======== Material provided

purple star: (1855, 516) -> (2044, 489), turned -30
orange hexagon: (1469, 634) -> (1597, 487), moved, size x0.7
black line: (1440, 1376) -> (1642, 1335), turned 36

================
======== Material provided

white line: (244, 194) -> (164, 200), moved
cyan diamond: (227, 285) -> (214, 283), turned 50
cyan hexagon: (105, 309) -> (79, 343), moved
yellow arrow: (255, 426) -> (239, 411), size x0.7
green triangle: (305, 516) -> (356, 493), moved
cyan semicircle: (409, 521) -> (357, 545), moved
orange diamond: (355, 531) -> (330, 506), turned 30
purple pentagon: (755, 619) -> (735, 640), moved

================
======== Material provided

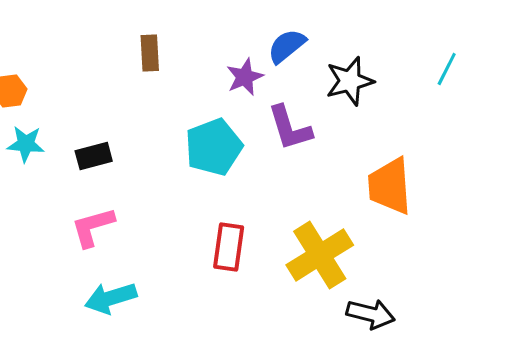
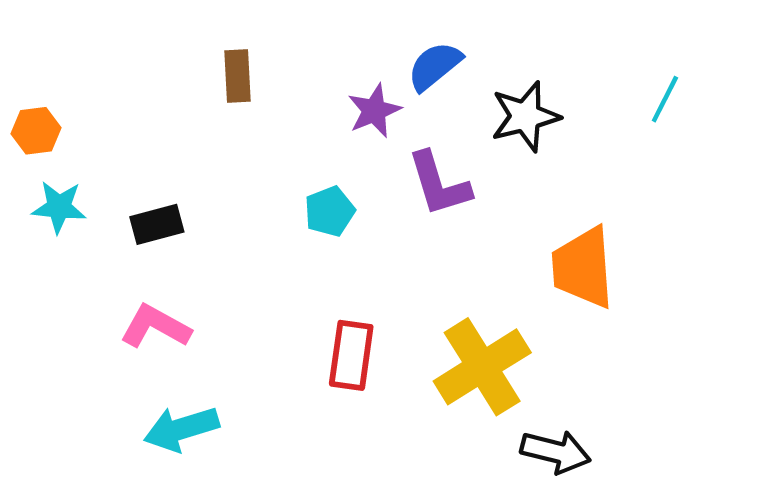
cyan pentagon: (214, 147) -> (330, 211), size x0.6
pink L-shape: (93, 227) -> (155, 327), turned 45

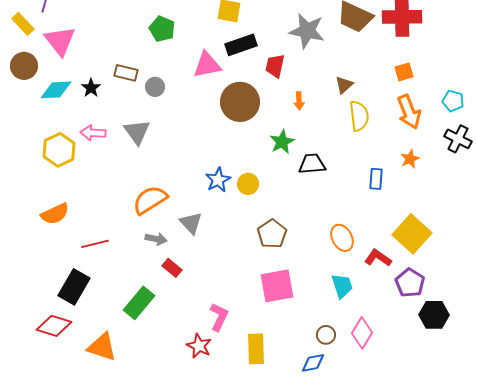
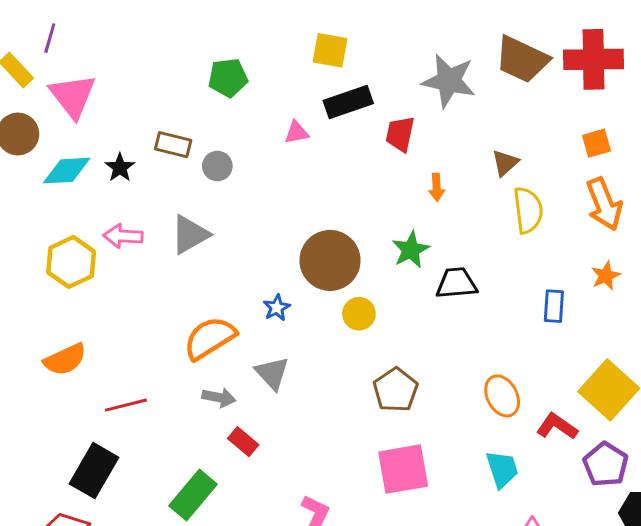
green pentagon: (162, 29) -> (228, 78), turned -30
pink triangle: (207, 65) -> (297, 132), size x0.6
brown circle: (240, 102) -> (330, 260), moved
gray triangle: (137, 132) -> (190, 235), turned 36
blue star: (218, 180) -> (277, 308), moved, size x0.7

================

Go down the entries above from the line containing "pink L-shape: (93, 227)" to the line containing "blue star: (218, 180)" and write out each line exactly, leaving pictures out.

== Problem solution ==
pink L-shape: (93, 227) -> (155, 327), turned 45

green pentagon: (162, 29) -> (228, 78), turned -30
pink triangle: (207, 65) -> (297, 132), size x0.6
brown circle: (240, 102) -> (330, 260), moved
gray triangle: (137, 132) -> (190, 235), turned 36
blue star: (218, 180) -> (277, 308), moved, size x0.7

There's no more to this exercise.